▶ [EXERCISE REQUIREMENTS] Whenever a line in the material below includes "RFID", copy that line.

▶ [THE DATA]
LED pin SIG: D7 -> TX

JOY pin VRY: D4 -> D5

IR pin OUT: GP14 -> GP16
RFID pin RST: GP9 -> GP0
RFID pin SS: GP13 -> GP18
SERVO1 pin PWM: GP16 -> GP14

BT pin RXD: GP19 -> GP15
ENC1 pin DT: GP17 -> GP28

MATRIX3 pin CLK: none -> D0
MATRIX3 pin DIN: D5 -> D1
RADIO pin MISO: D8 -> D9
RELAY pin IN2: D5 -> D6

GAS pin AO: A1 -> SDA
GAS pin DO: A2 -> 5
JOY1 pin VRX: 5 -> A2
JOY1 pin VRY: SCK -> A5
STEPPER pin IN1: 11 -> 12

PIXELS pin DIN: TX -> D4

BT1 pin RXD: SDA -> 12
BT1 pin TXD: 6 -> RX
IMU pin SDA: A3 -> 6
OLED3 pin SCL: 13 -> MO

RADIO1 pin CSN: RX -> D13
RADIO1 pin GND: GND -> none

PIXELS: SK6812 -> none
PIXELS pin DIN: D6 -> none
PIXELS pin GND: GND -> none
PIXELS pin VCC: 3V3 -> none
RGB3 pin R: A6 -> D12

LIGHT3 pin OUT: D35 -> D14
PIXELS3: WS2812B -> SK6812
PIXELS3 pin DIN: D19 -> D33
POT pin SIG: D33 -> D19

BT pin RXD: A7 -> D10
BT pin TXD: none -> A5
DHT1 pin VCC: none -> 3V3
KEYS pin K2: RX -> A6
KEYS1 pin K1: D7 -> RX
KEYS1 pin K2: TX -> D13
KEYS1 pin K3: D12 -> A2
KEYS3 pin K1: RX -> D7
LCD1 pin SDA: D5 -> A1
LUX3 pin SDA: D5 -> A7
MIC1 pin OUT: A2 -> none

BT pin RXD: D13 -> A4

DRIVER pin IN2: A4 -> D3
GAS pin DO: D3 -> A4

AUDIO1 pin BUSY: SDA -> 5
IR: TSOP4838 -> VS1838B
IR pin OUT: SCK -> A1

▶ [SOLUTION BELOW]
RFID pin RST: GP9 -> GP0
RFID pin SS: GP13 -> GP18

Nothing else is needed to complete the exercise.